WORK INSTRUCTION => From the entries that follow, list every line in which the string "RADIO" appears.
----- MATERIAL FOR THIS TASK -----
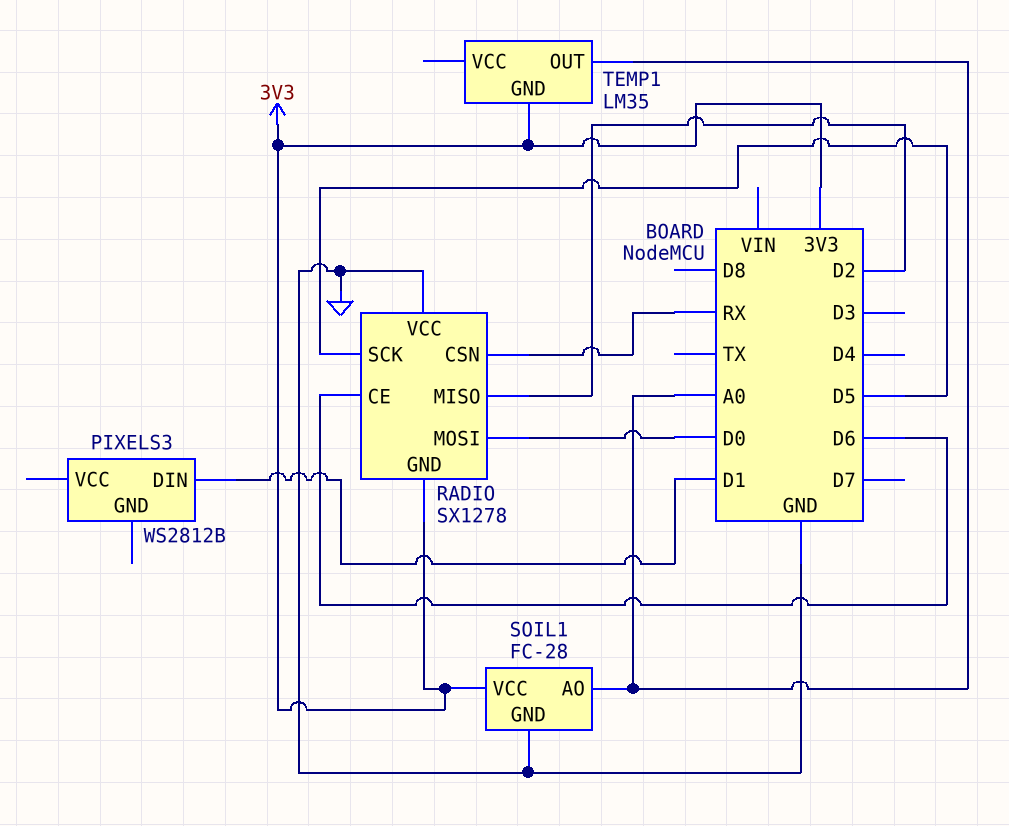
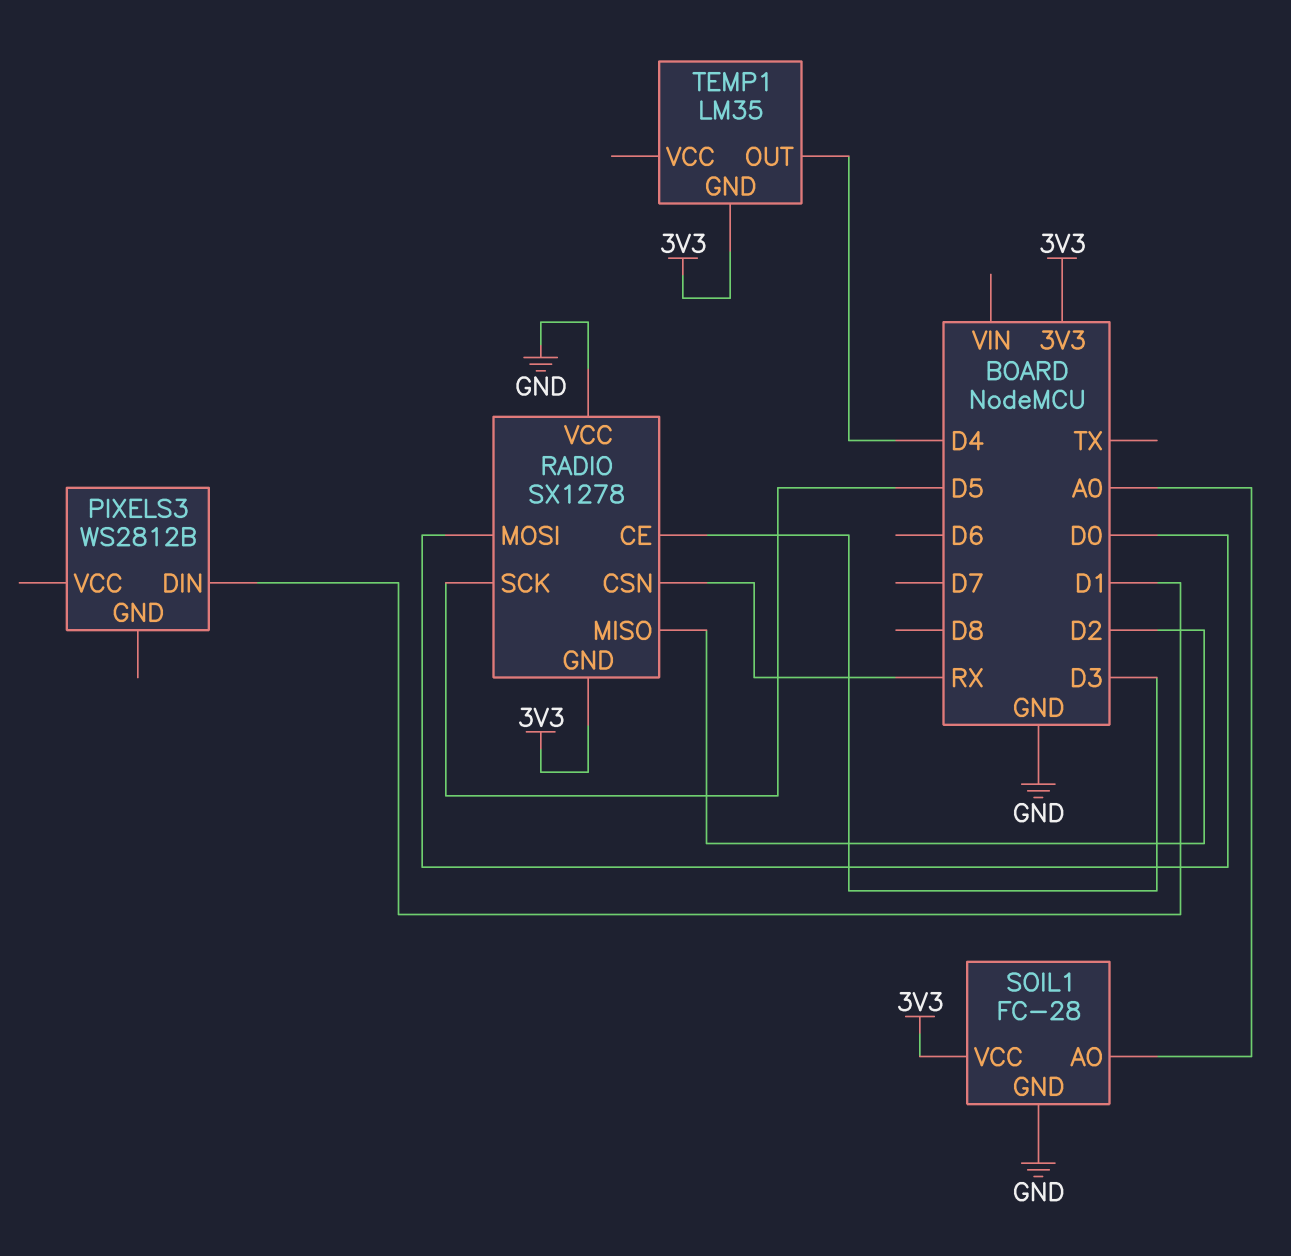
RADIO pin CE: D6 -> D3
TEMP1 pin OUT: A0 -> D4

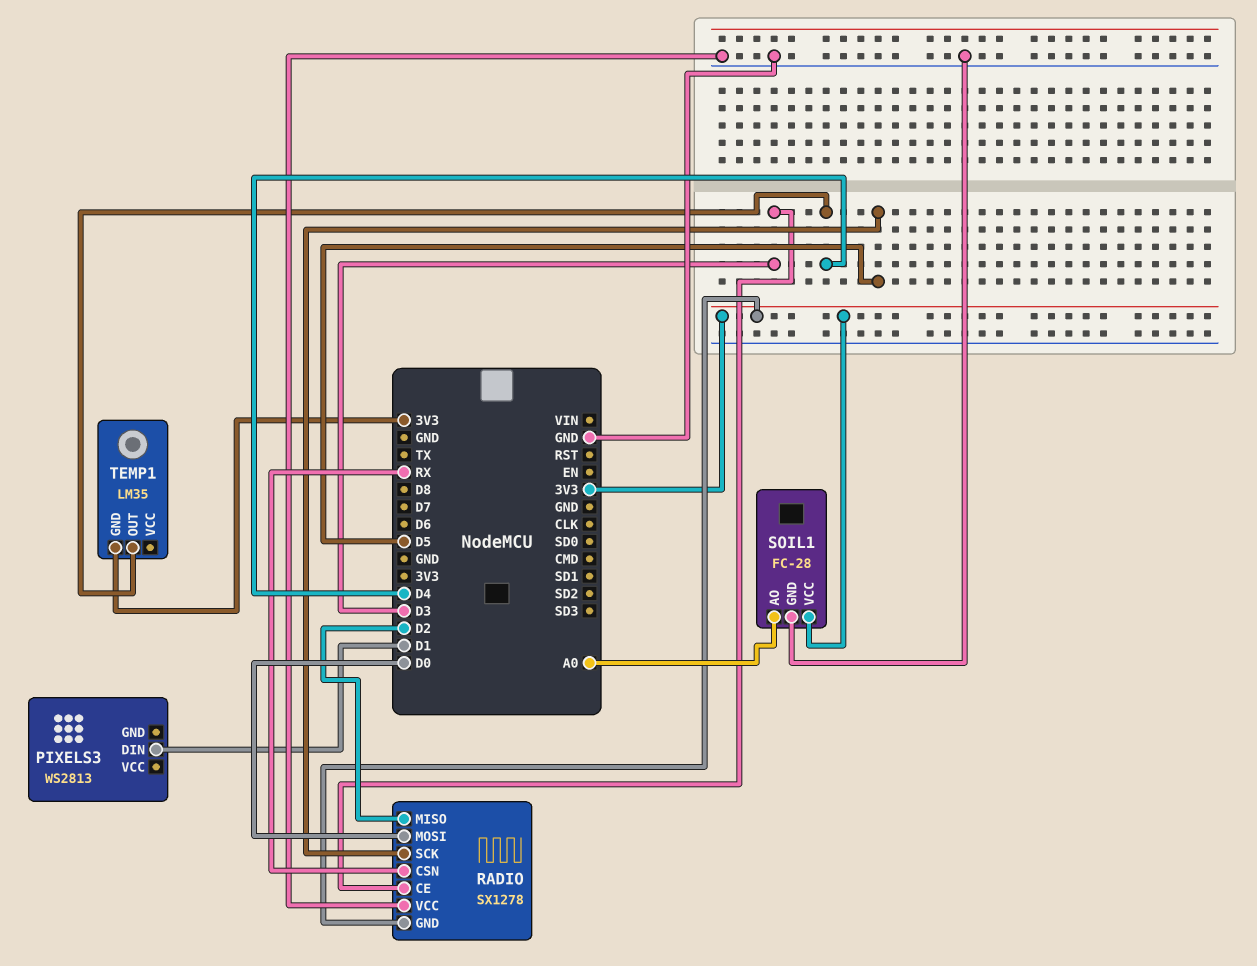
PIXELS3: WS2812B -> WS2813

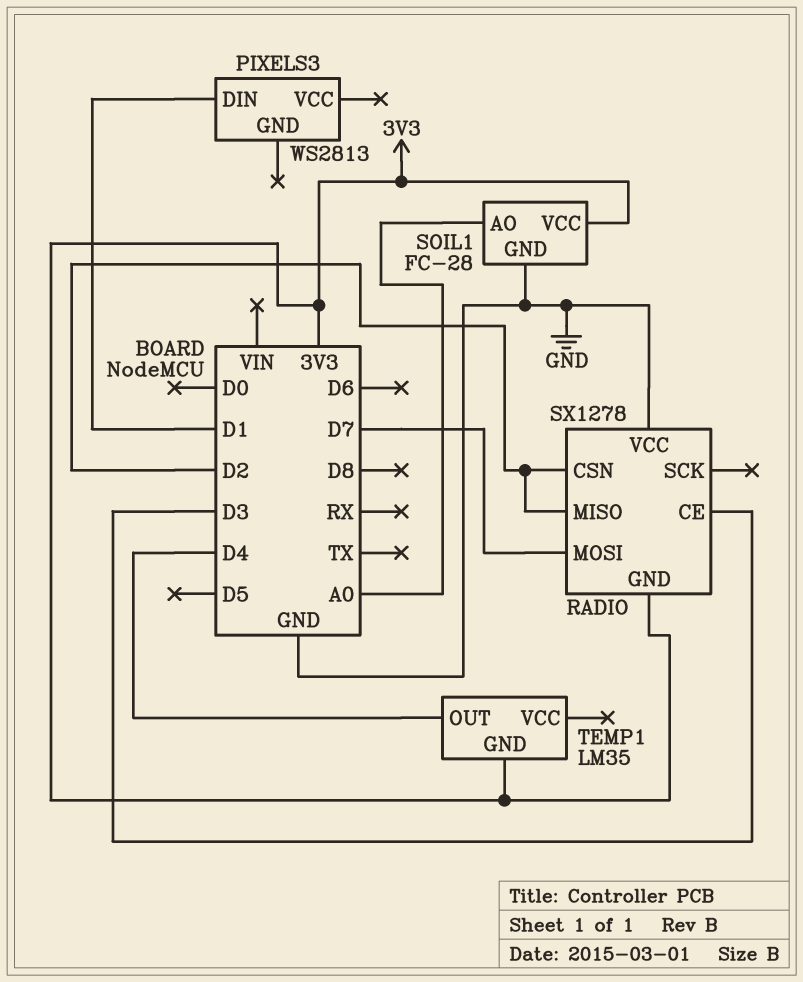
RADIO pin CSN: RX -> D2
RADIO pin MOSI: D0 -> D7
RADIO pin SCK: D5 -> none

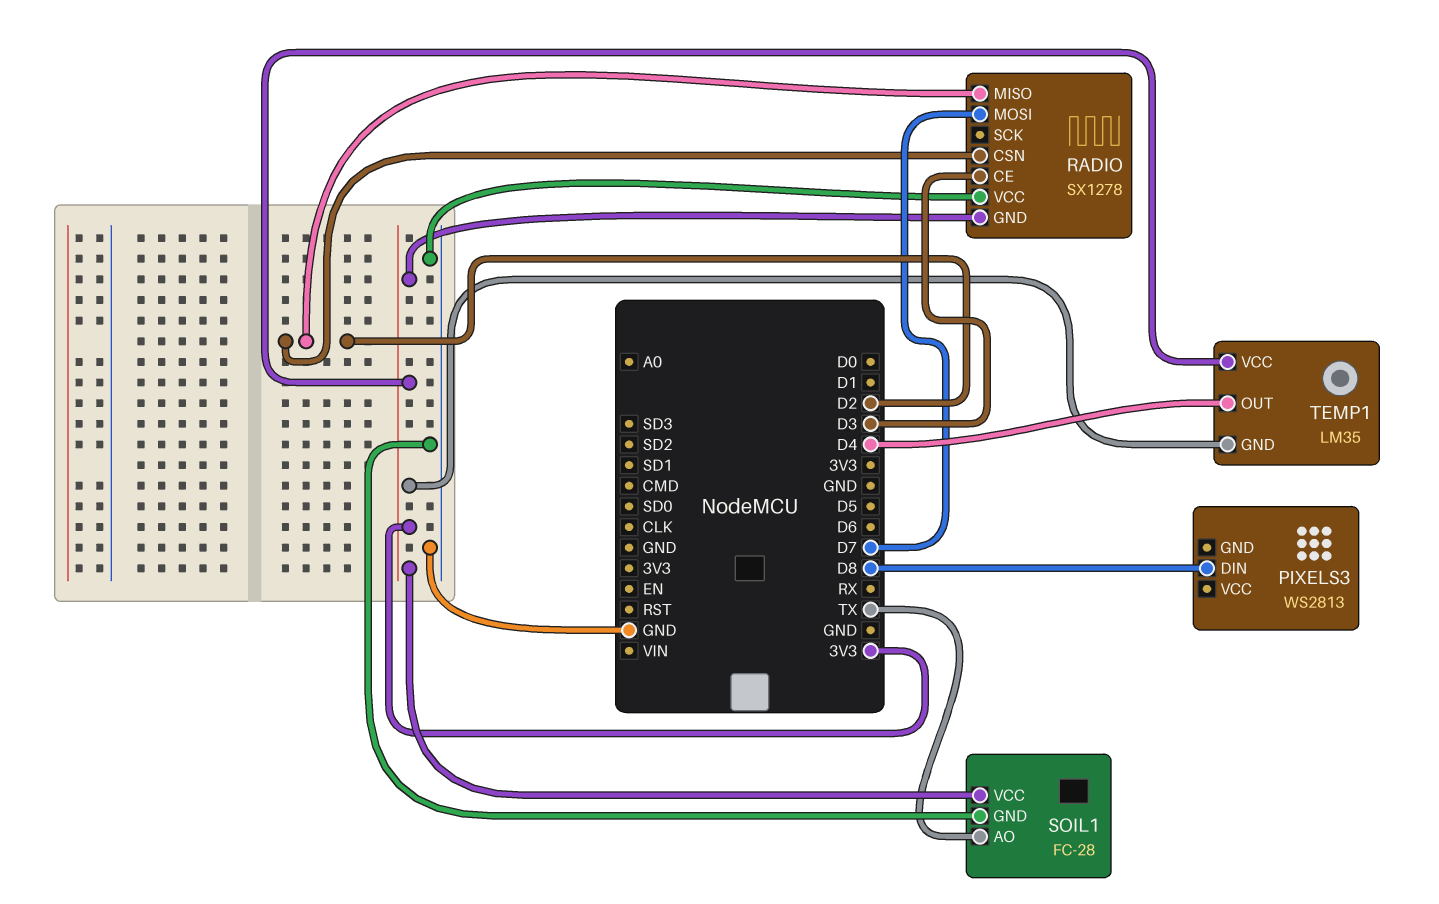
PIXELS3 pin DIN: D1 -> D8
SOIL1 pin AO: A0 -> TX
TEMP1 pin VCC: none -> 3V3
-----
EXERCISE RESPONSE =>
RADIO pin CE: D6 -> D3
RADIO pin CSN: RX -> D2
RADIO pin MOSI: D0 -> D7
RADIO pin SCK: D5 -> none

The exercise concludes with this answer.